*Data for the task*
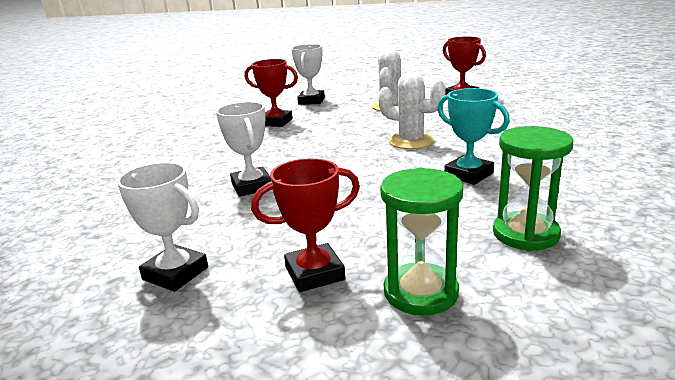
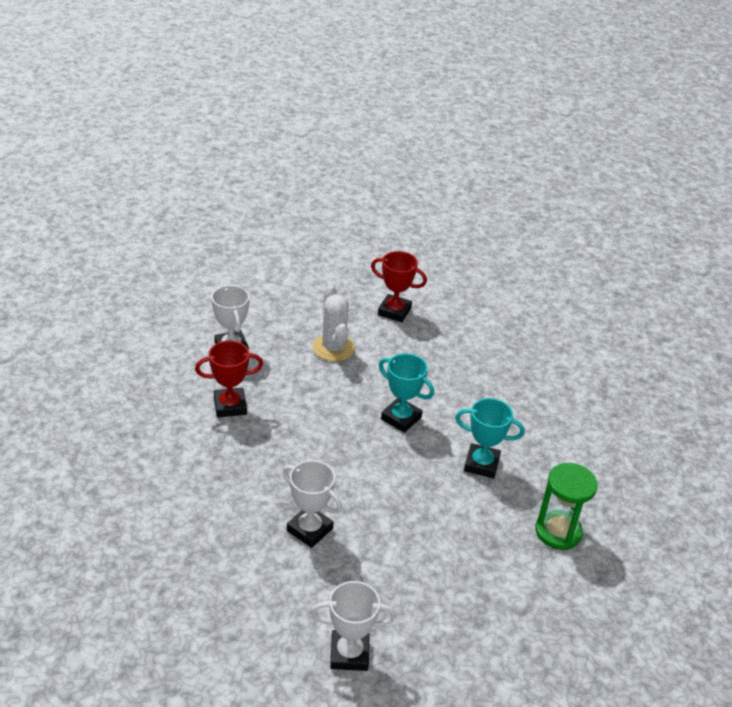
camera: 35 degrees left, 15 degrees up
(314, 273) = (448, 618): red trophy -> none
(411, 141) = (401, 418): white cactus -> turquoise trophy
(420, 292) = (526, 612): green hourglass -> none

...

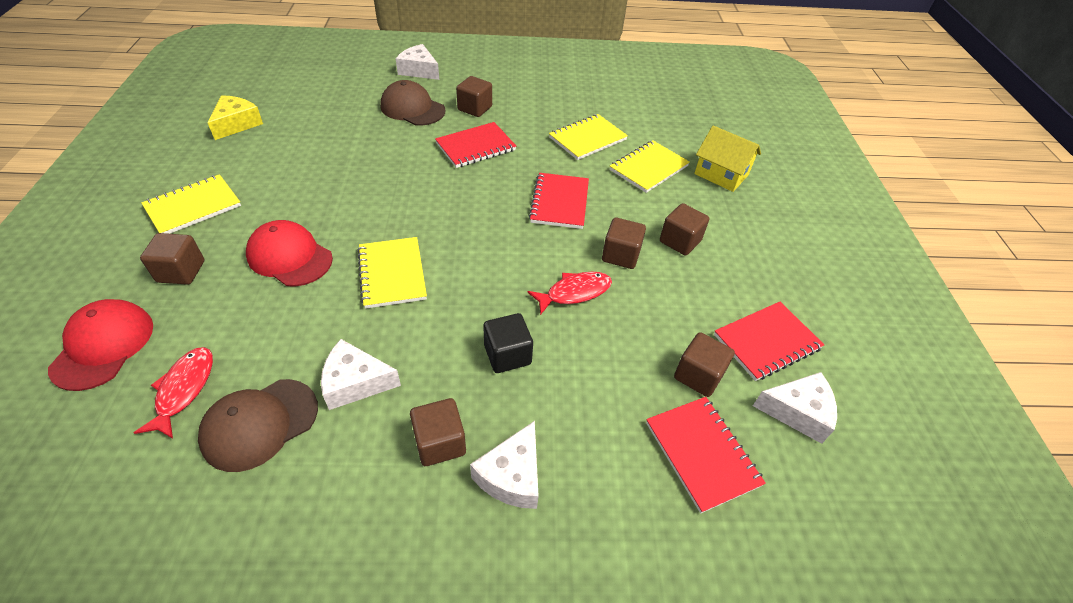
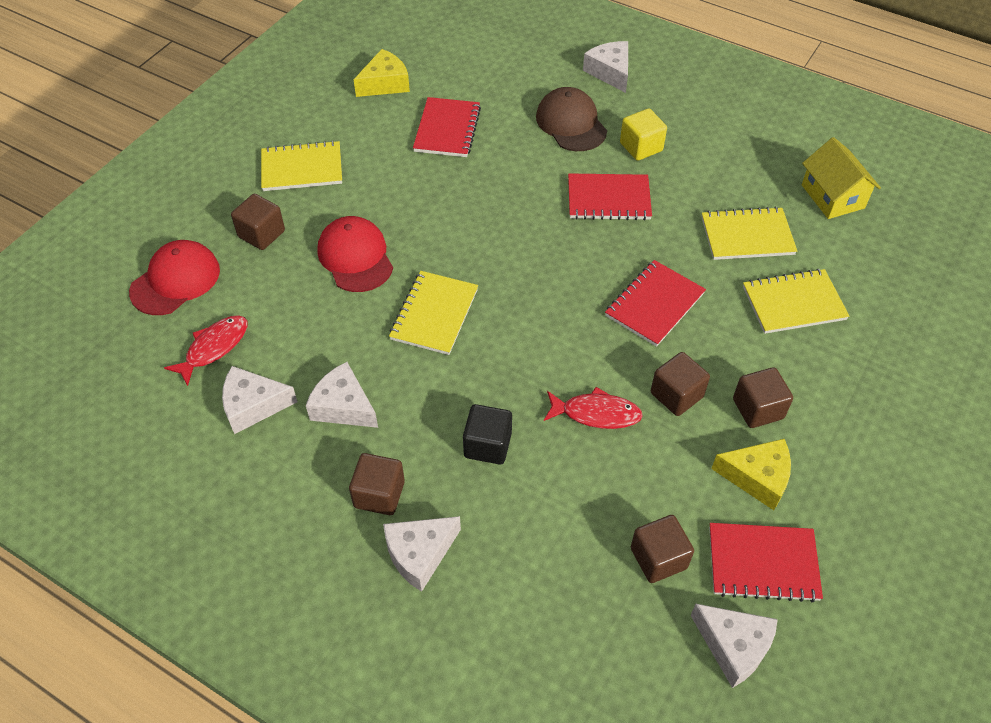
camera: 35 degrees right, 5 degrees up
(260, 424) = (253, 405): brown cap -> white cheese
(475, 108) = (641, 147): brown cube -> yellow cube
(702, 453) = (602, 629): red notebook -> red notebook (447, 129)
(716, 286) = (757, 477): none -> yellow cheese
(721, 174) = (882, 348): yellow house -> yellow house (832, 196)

...

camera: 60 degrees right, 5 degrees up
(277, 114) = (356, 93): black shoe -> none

*Task to complete*
Among the lines of the preceding listing, tally those that include "degrees"; reply with the number alone.

*Response*
3